-------- MATERIALS PROVIDED --------
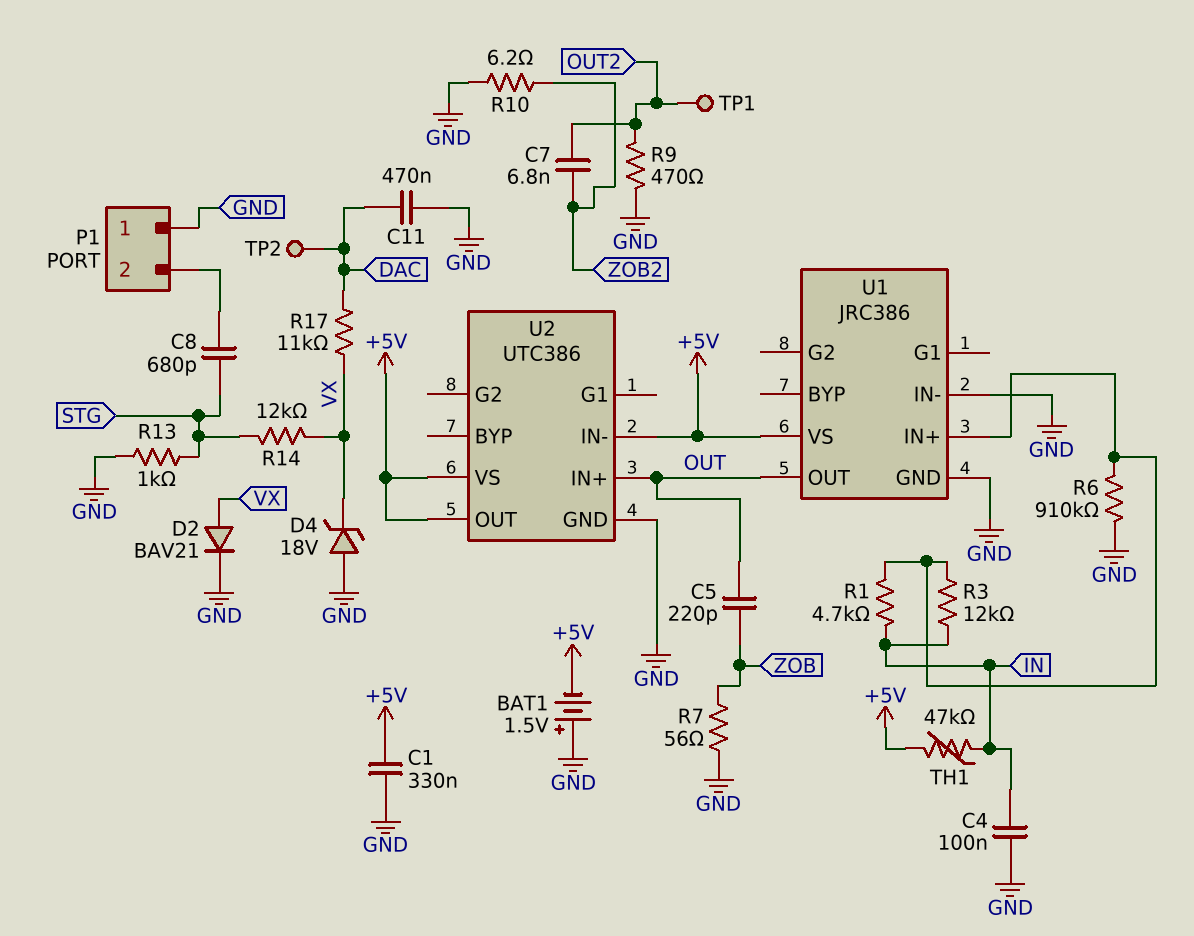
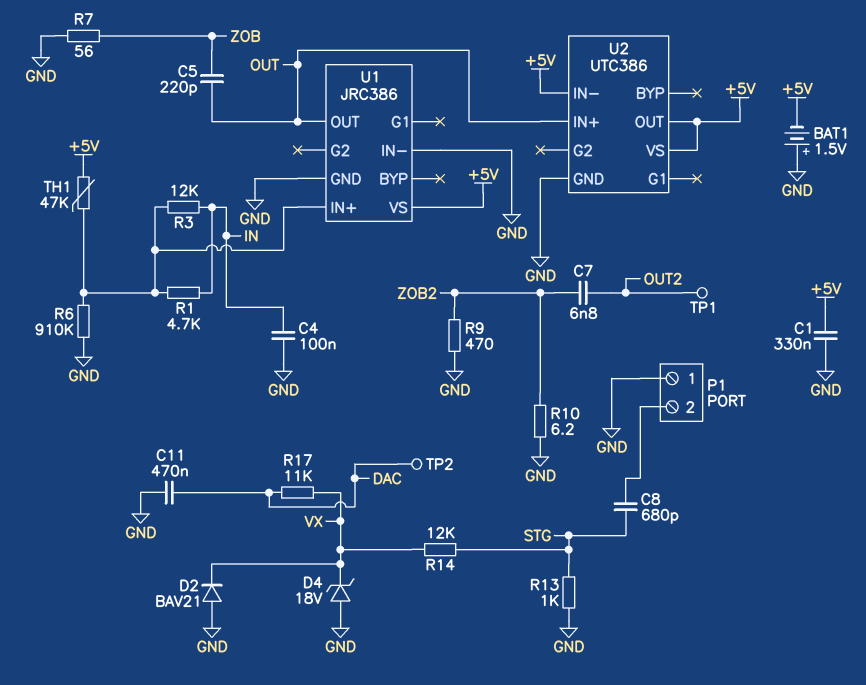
D2: diode BAV21 (A VX, K GND) -> diode BAV21 (A GND, K VX)
R9: 470 (GND, OUT2) -> 470 (GND, ZOB2)
TH1: 47k (+5V, IN) -> 47k (+5V, U1/IN+)

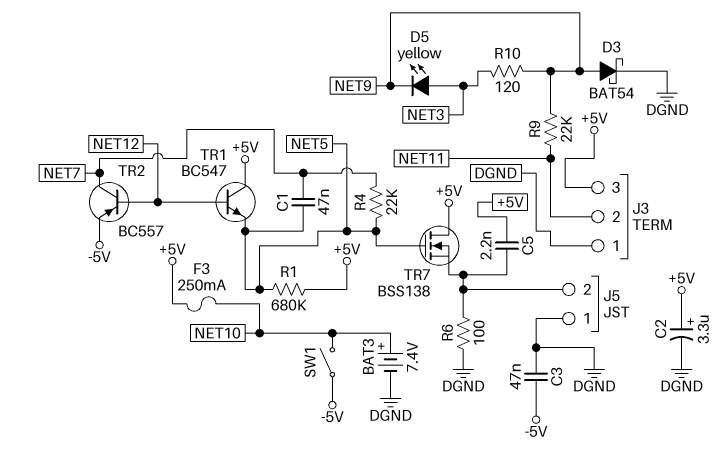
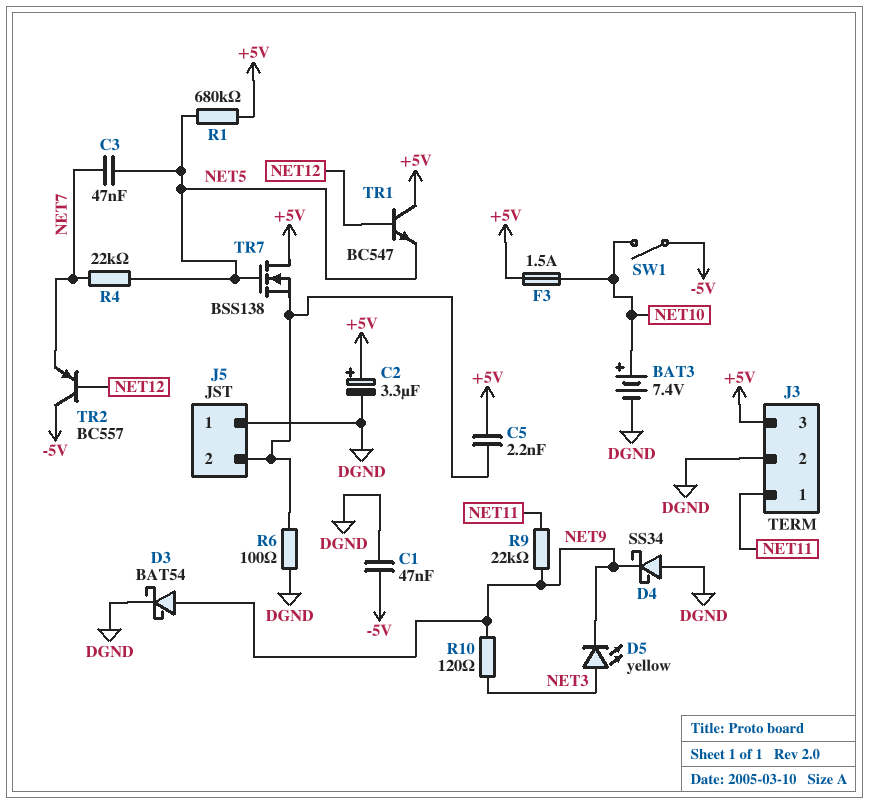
C1: 47nF (NET5, NET7) -> 47nF (-5V, DGND)
C3: 47nF (-5V, DGND) -> 47nF (NET5, NET7)
D4: none -> schottky SS34 (A DGND, K NET9)
F3: 250mA (+5V, NET10) -> 1.5A (+5V, NET10)
J3 pin 1: DGND -> NET11
J3 pin 2: NET11 -> DGND
TR2: PNP BC557 (B NET12, C NET7, E -5V) -> PNP BC557 (B NET12, C -5V, E NET7)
--------
WHAT IS EXPECTED: Give back exactly the lines from the one that contains "F3: 250mA (+5V, NET10) -> 1.5A (+5V, NET10)" to the end of the data above, both of those lines included.

RESPONSE TO THIS EXERCISE:
F3: 250mA (+5V, NET10) -> 1.5A (+5V, NET10)
J3 pin 1: DGND -> NET11
J3 pin 2: NET11 -> DGND
TR2: PNP BC557 (B NET12, C NET7, E -5V) -> PNP BC557 (B NET12, C -5V, E NET7)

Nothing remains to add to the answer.